=== Begin Enclosure ===
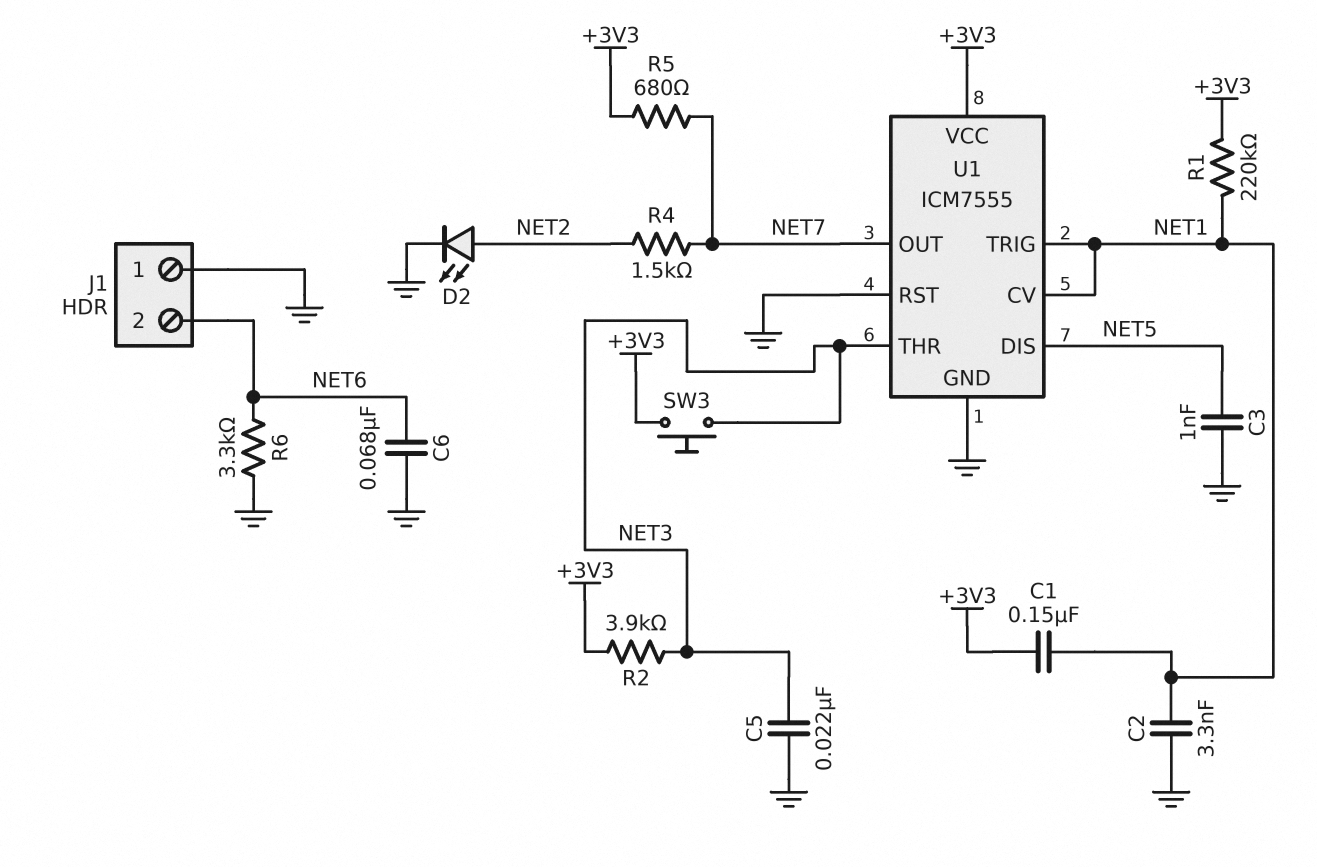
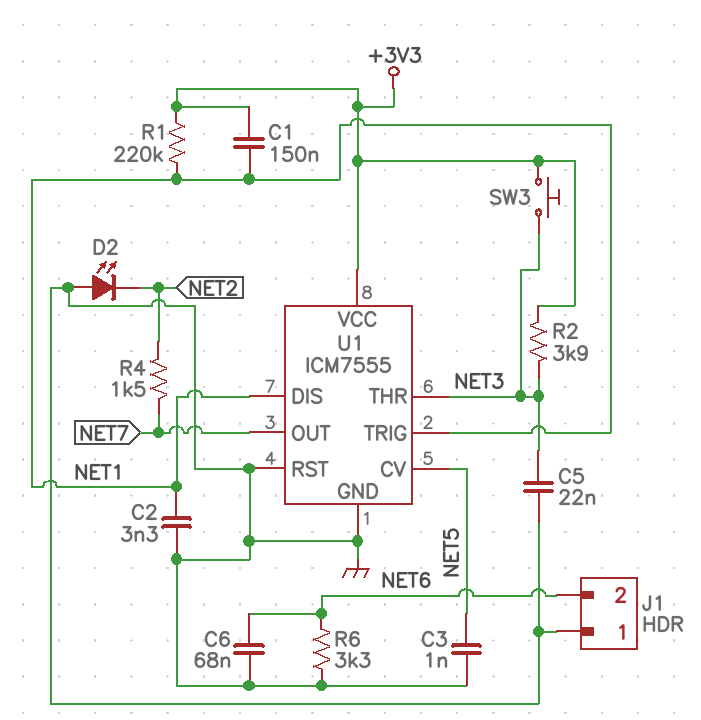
D2: LED (A NET2, K GND) -> LED (A GND, K NET2)
R5: 680 (+3V3, NET7) -> none
U1 pin CV: NET1 -> NET5
U1 pin DIS: NET5 -> NET1

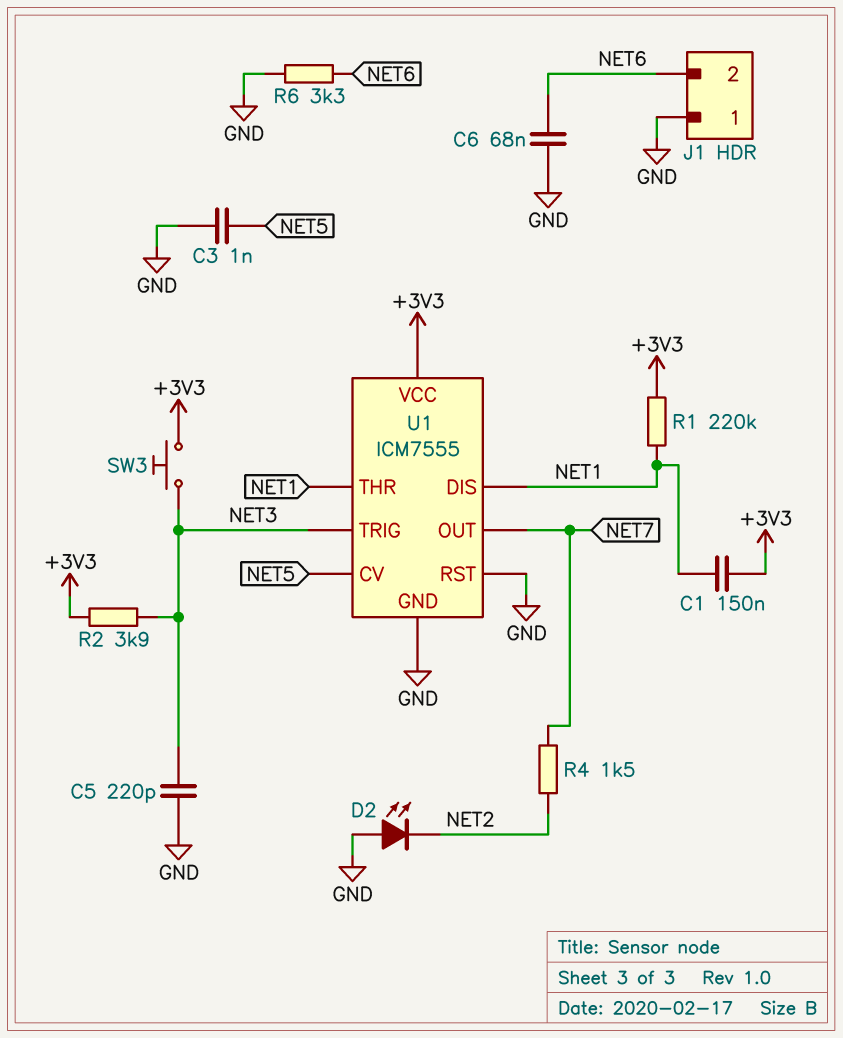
C2: 3.3nF (GND, NET1) -> none
C5: 22nF (GND, NET3) -> 220pF (GND, NET3)
U1 pin THR: NET3 -> NET1
U1 pin TRIG: NET1 -> NET3

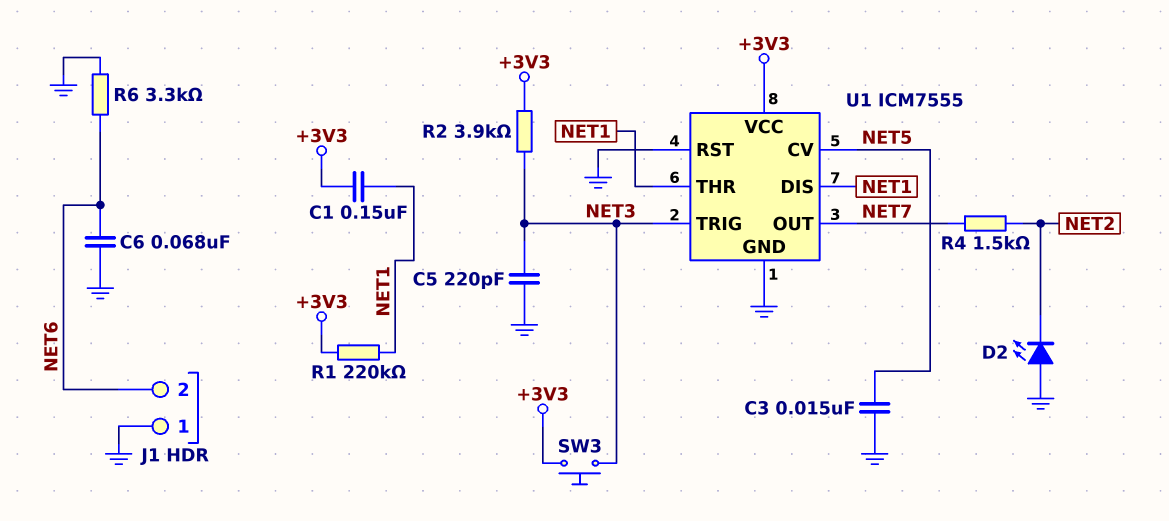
C3: 1nF (GND, NET5) -> 15nF (GND, NET5)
=== End Enclosure ===
Print every line of the material exactly as written, but drop the pictures.

D2: LED (A NET2, K GND) -> LED (A GND, K NET2)
R5: 680 (+3V3, NET7) -> none
U1 pin CV: NET1 -> NET5
U1 pin DIS: NET5 -> NET1

C2: 3.3nF (GND, NET1) -> none
C5: 22nF (GND, NET3) -> 220pF (GND, NET3)
U1 pin THR: NET3 -> NET1
U1 pin TRIG: NET1 -> NET3

C3: 1nF (GND, NET5) -> 15nF (GND, NET5)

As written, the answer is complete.